EXERCISE PROMPT:
Among the entries below, determine how many lines contain the word "turquoise" and state only that figure.

(Colored object listings)
= Beginning of Section =
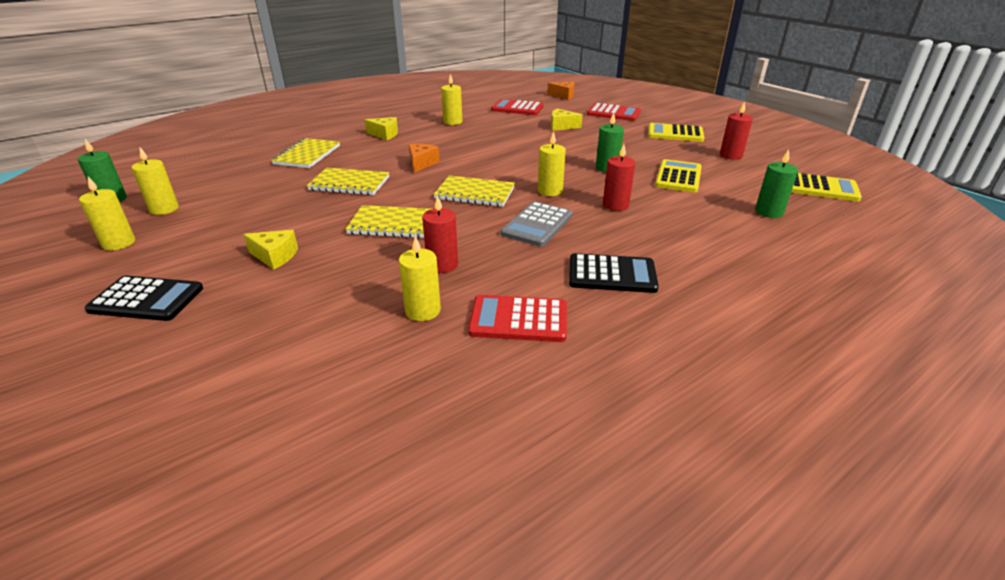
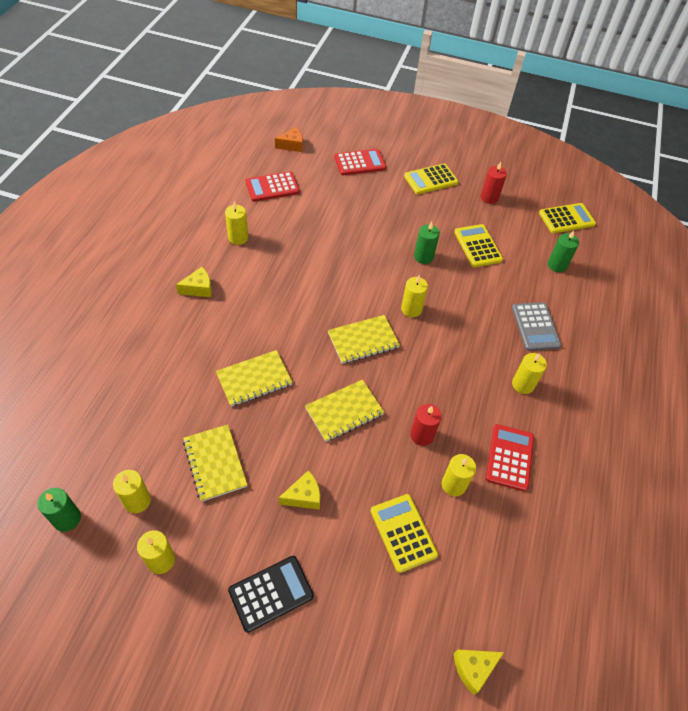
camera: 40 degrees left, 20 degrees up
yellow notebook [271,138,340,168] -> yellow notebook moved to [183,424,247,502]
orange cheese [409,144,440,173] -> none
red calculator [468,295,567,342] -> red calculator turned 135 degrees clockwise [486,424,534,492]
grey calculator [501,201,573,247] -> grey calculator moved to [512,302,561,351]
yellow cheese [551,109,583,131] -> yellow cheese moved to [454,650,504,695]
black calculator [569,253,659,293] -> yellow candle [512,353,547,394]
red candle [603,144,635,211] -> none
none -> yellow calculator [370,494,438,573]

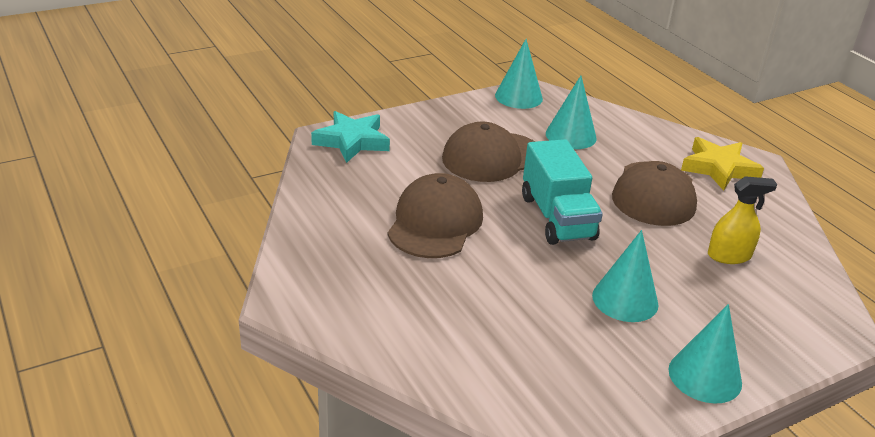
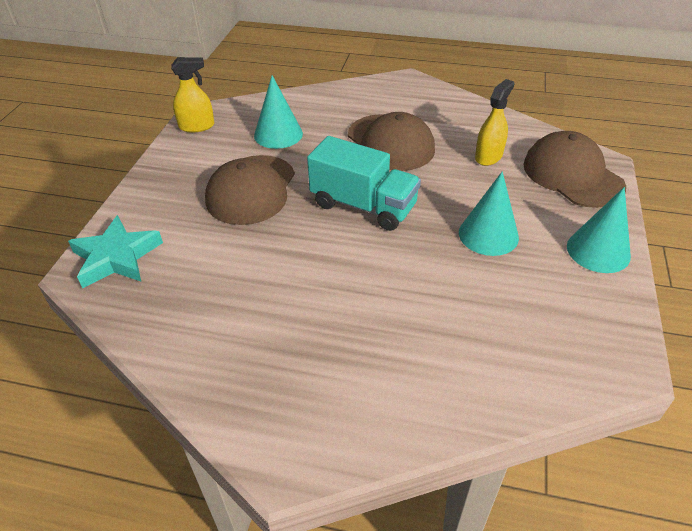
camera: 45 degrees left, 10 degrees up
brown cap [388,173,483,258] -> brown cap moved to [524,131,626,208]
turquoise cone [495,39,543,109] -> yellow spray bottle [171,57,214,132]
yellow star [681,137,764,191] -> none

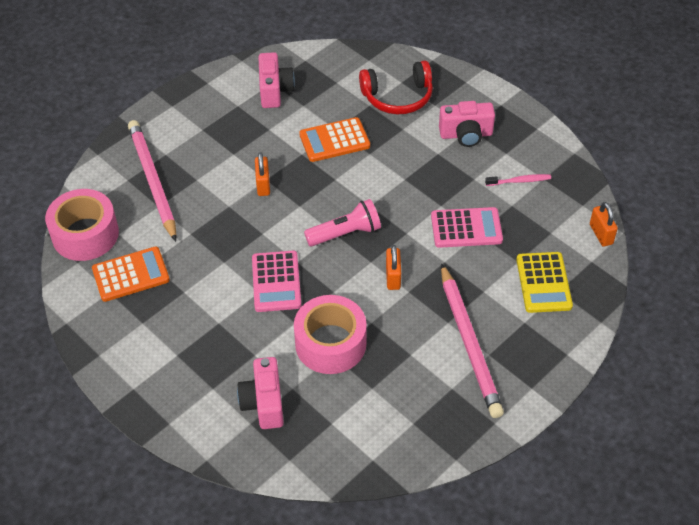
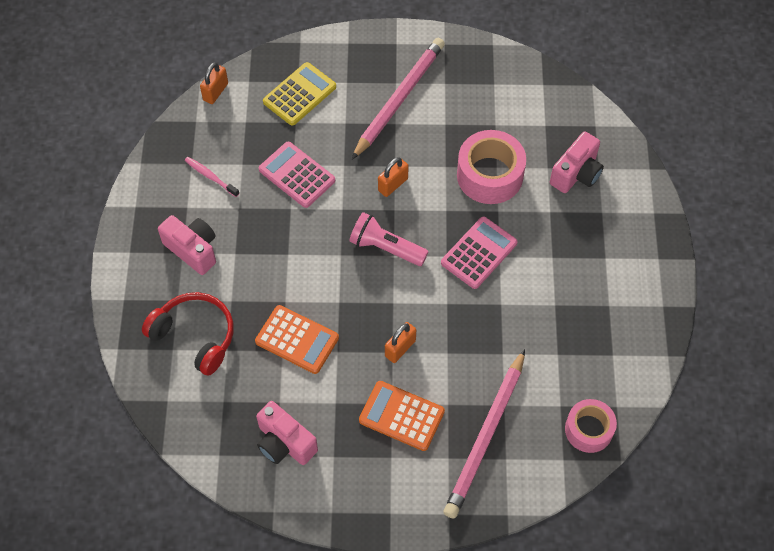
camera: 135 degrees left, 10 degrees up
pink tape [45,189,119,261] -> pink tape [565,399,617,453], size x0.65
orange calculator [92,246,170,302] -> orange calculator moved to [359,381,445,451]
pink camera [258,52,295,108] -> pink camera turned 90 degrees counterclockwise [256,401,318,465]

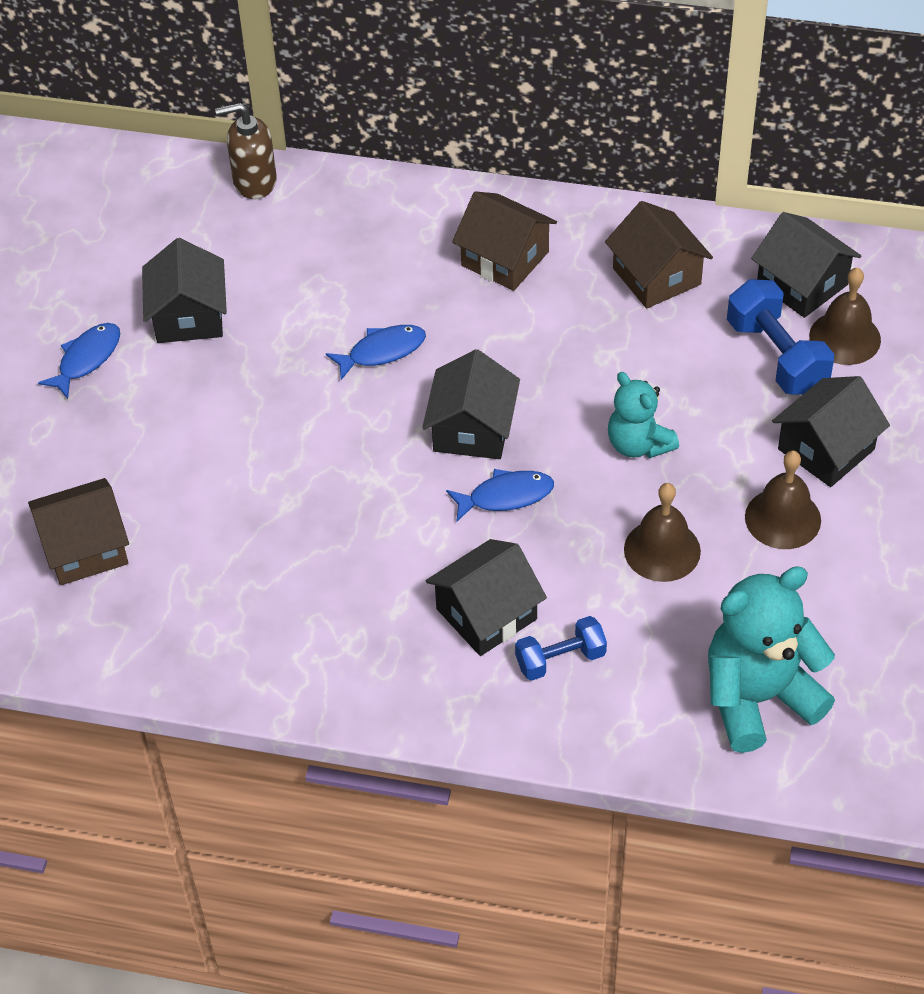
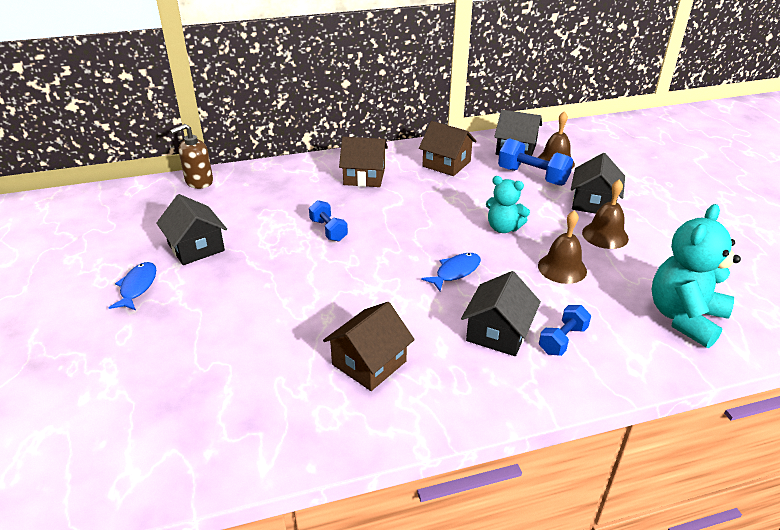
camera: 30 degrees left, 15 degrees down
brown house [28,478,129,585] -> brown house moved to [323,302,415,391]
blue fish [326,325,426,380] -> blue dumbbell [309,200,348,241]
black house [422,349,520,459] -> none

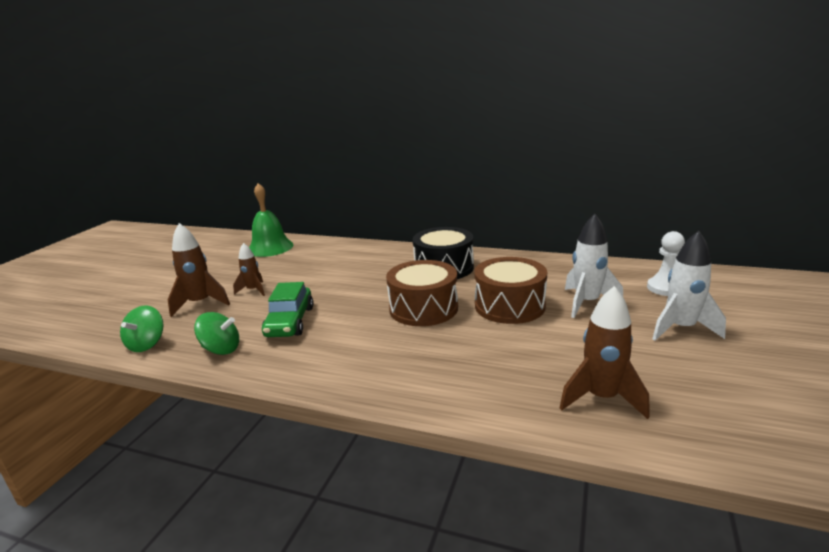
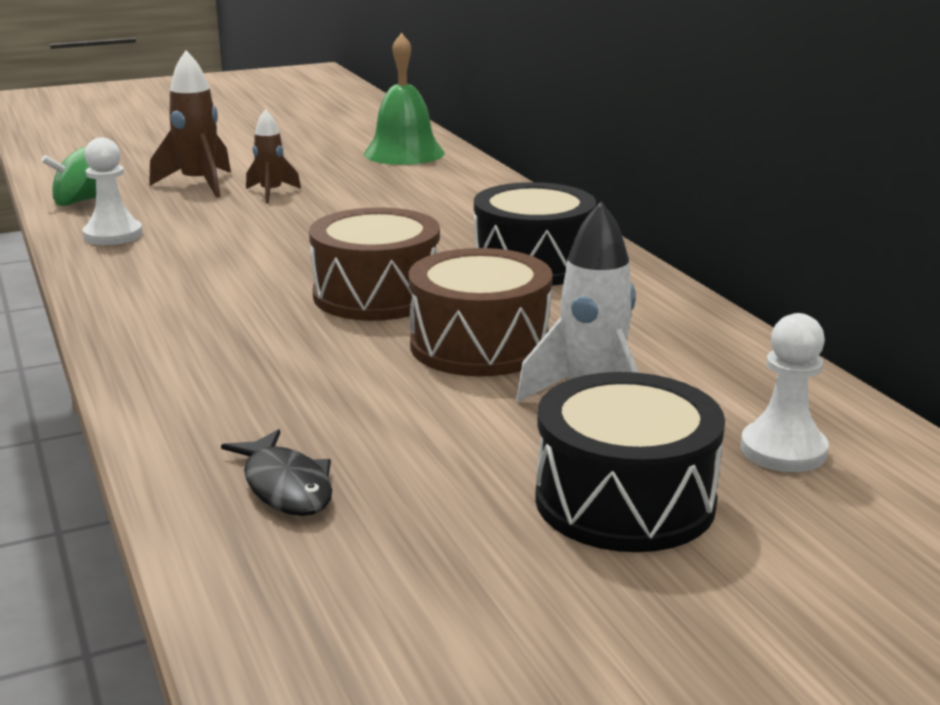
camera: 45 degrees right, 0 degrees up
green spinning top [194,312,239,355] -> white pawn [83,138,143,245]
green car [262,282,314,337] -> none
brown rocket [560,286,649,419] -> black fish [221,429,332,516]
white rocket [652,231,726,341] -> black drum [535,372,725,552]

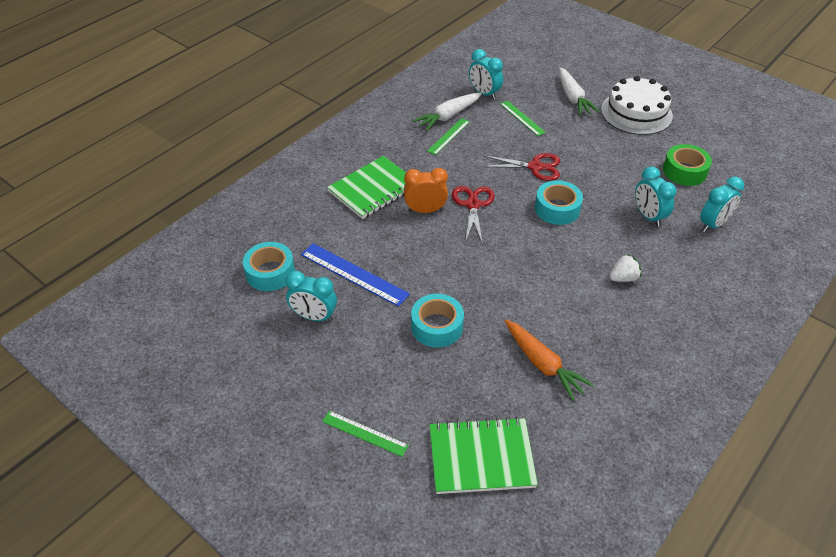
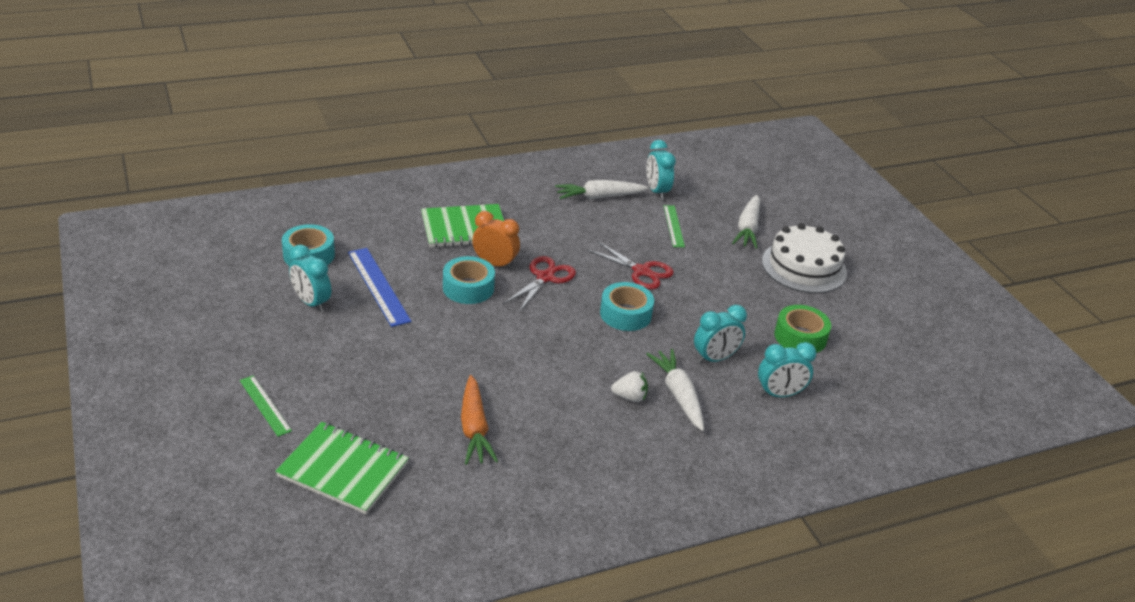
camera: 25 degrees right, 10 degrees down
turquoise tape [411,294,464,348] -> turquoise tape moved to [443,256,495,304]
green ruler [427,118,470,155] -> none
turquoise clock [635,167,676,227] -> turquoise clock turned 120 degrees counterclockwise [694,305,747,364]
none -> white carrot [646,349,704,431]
= End of Section =
ANSWER BOX:
3